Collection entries
>> Start
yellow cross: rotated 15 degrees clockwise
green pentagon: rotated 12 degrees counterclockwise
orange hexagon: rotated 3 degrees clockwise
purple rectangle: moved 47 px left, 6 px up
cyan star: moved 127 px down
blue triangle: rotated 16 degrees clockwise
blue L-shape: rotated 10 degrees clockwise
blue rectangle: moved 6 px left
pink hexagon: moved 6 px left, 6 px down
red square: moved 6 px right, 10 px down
>> End
* _WORK TO DO_
Copy every line of the records above without changing anything.

* _THE ANSWER_
yellow cross: rotated 15 degrees clockwise
green pentagon: rotated 12 degrees counterclockwise
orange hexagon: rotated 3 degrees clockwise
purple rectangle: moved 47 px left, 6 px up
cyan star: moved 127 px down
blue triangle: rotated 16 degrees clockwise
blue L-shape: rotated 10 degrees clockwise
blue rectangle: moved 6 px left
pink hexagon: moved 6 px left, 6 px down
red square: moved 6 px right, 10 px down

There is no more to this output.